DATA SHOWN below:
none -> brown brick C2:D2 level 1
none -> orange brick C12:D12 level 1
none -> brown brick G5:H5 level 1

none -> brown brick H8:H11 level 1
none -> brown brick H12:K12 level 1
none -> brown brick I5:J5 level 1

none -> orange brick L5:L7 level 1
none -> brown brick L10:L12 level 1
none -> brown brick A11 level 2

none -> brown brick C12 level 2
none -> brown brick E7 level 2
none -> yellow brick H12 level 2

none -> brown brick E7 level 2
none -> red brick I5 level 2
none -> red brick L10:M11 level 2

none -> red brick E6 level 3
End of DATA SHOWN.
AIM OF THE TASK →
Give only the number of lines in the records that include the word "brown".

WRITTEN RESPONSE →
10